## Exercise brief
Restate the whole of the data below word for word, skipping the images.

## Input data
»»

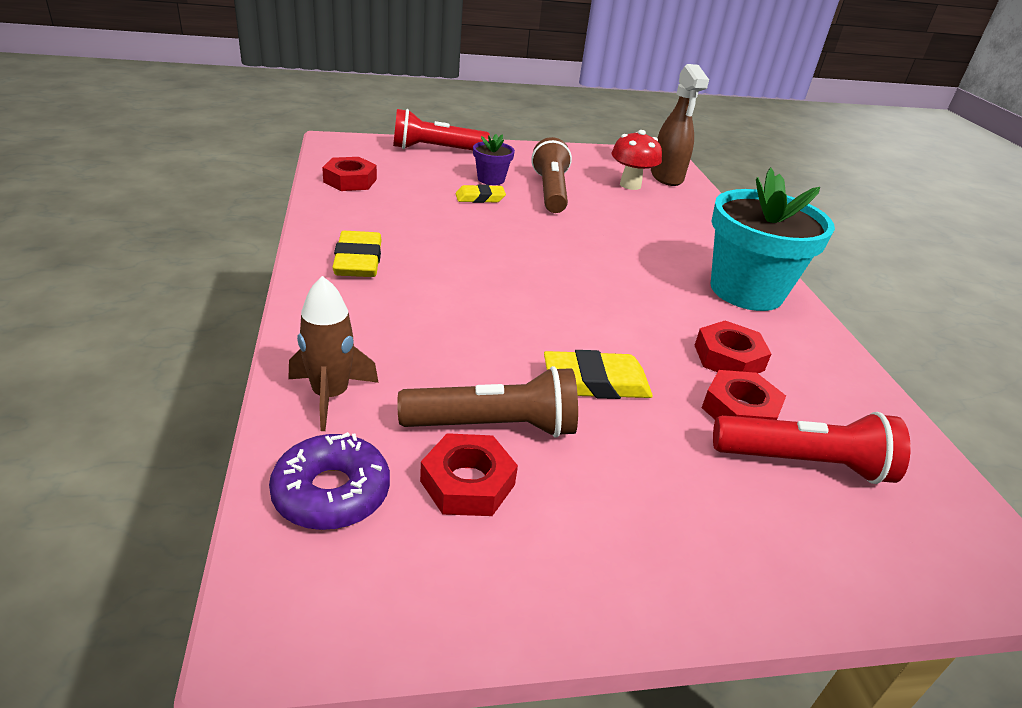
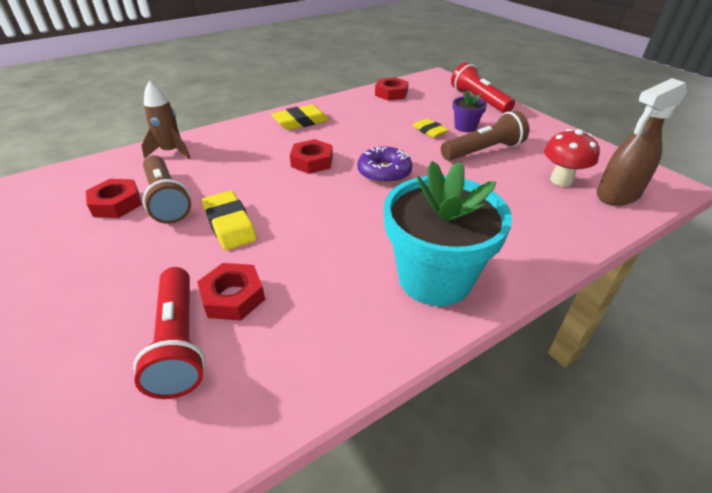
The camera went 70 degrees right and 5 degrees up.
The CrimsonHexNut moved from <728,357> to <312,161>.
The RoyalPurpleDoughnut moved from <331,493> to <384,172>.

««

## Problem solution
The camera went 70 degrees right and 5 degrees up.
The CrimsonHexNut moved from <728,357> to <312,161>.
The RoyalPurpleDoughnut moved from <331,493> to <384,172>.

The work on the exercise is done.